• Data under study:
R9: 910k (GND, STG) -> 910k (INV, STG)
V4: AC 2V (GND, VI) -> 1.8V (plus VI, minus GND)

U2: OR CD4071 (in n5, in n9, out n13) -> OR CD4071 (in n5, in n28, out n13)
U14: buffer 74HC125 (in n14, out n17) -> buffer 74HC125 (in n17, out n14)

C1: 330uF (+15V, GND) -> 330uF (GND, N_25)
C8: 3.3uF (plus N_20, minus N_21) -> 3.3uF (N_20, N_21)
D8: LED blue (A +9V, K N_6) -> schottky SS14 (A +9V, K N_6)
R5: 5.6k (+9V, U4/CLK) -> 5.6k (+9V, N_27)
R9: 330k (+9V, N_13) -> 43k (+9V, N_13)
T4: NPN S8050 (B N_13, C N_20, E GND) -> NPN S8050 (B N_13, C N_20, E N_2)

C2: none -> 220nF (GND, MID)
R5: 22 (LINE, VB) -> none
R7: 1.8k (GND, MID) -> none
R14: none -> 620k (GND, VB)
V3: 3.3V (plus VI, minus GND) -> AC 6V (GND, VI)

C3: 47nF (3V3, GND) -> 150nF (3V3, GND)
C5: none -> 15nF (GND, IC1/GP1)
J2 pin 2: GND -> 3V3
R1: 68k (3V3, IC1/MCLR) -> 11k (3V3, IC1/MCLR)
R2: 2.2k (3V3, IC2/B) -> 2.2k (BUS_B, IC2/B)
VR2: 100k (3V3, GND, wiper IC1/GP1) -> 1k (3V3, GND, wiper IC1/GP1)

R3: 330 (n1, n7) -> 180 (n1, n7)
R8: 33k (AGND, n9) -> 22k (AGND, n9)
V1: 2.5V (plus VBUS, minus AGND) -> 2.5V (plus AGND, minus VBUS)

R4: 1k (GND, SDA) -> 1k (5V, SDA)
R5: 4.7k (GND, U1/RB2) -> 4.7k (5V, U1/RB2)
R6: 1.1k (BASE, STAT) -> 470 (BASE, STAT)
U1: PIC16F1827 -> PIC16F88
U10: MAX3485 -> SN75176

• What you will do: How many lines of the entries above include the word "none"? Answer with the number only.

• Response area: 5